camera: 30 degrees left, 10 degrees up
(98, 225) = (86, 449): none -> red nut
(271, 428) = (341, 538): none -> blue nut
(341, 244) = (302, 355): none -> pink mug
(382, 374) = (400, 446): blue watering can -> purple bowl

==============================

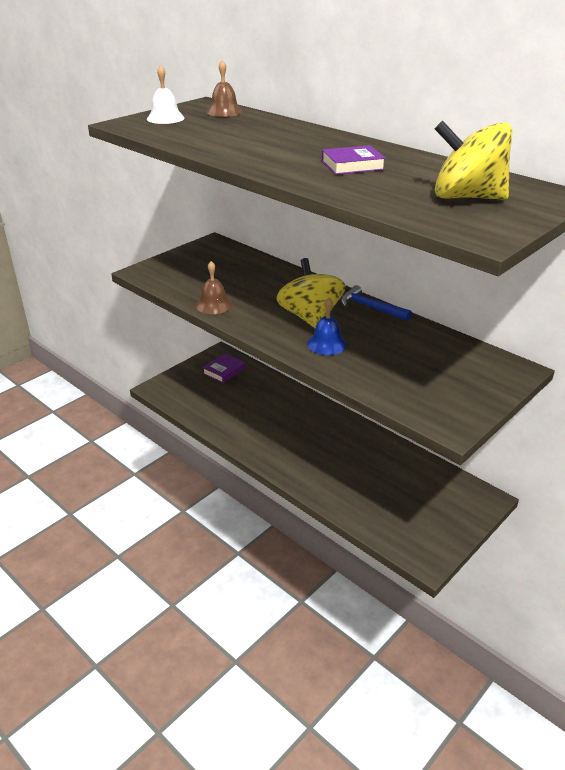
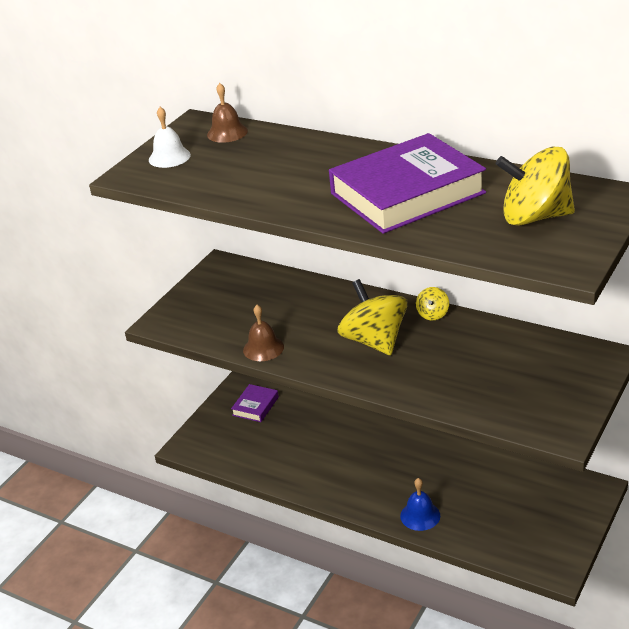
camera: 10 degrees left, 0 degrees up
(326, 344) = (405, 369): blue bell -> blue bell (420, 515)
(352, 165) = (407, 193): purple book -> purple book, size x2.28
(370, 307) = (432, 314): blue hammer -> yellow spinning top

==============================

**TASK BRIEF:** Beginning at the line with "(341, 244) = (302, 355): none -> pink mug" and ending at the line with "(382, 374) = (400, 446): blue", reproduce each line of the data above exactly, and add no other lines.

**ANSWER TO THIS EXERCISE:**
(341, 244) = (302, 355): none -> pink mug
(382, 374) = (400, 446): blue watering can -> purple bowl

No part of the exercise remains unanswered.